_What you need to do_. Produce a verbatim transcription of the records below, beginning at the line containing "cyan brick D2:E2" and ending at the final line; include only those lines.

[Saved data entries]
☆ ☆ ☆ ☆ ☆

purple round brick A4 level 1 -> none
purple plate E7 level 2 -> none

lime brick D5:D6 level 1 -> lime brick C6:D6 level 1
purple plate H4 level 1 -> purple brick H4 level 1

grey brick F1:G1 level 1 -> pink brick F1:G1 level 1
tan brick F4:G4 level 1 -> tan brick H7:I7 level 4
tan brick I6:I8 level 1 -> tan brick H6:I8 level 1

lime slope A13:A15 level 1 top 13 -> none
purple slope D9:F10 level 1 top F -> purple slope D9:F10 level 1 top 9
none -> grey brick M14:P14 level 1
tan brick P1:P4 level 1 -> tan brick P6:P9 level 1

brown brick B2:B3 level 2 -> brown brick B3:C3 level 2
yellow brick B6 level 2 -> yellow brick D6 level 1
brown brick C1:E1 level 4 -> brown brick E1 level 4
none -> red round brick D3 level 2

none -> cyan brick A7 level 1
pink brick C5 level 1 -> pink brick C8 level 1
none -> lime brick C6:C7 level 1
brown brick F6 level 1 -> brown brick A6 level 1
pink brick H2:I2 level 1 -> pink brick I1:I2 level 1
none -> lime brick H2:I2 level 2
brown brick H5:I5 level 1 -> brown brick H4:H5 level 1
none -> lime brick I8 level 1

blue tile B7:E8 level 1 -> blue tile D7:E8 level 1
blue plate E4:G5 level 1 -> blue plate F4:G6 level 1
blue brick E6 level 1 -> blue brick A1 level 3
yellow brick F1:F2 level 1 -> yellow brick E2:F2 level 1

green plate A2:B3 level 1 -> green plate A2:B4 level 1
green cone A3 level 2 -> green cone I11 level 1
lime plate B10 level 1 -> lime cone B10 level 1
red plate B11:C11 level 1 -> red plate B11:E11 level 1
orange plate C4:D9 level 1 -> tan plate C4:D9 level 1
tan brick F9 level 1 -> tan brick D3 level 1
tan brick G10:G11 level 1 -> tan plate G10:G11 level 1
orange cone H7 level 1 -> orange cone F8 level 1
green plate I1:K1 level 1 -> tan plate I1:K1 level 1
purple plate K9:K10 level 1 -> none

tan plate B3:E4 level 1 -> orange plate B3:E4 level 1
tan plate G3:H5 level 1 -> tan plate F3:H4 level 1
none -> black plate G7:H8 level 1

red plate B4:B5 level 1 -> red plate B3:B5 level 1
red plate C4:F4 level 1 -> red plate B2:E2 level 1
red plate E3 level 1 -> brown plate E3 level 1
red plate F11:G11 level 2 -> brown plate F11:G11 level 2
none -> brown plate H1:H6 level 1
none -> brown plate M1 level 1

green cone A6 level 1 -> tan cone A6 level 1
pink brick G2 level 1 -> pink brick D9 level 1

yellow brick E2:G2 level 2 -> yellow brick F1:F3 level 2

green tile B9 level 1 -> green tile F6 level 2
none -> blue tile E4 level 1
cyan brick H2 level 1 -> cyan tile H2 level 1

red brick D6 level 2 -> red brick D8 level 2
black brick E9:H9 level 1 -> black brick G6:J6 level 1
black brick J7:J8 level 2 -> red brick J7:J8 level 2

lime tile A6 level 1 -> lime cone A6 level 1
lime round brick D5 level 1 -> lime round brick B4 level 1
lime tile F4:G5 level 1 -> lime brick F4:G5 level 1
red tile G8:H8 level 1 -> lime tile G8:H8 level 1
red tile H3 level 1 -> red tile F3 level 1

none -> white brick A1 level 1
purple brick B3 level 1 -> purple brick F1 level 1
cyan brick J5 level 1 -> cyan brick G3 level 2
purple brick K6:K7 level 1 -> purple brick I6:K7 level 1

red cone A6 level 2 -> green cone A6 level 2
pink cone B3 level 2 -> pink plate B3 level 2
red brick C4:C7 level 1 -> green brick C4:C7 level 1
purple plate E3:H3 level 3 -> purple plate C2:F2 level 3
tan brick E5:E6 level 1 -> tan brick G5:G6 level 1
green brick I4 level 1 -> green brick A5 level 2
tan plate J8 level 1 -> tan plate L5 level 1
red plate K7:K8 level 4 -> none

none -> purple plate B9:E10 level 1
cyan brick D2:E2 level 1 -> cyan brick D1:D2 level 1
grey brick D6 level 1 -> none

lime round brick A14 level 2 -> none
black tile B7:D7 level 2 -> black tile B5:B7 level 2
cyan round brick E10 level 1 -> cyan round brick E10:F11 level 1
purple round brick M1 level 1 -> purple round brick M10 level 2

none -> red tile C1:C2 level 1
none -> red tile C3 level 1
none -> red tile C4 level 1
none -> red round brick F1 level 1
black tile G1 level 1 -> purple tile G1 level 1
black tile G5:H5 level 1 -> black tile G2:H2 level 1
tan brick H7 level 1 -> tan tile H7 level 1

☆ ☆ ☆ ☆ ☆

_Solution_.
cyan brick D2:E2 level 1 -> cyan brick D1:D2 level 1
grey brick D6 level 1 -> none

lime round brick A14 level 2 -> none
black tile B7:D7 level 2 -> black tile B5:B7 level 2
cyan round brick E10 level 1 -> cyan round brick E10:F11 level 1
purple round brick M1 level 1 -> purple round brick M10 level 2

none -> red tile C1:C2 level 1
none -> red tile C3 level 1
none -> red tile C4 level 1
none -> red round brick F1 level 1
black tile G1 level 1 -> purple tile G1 level 1
black tile G5:H5 level 1 -> black tile G2:H2 level 1
tan brick H7 level 1 -> tan tile H7 level 1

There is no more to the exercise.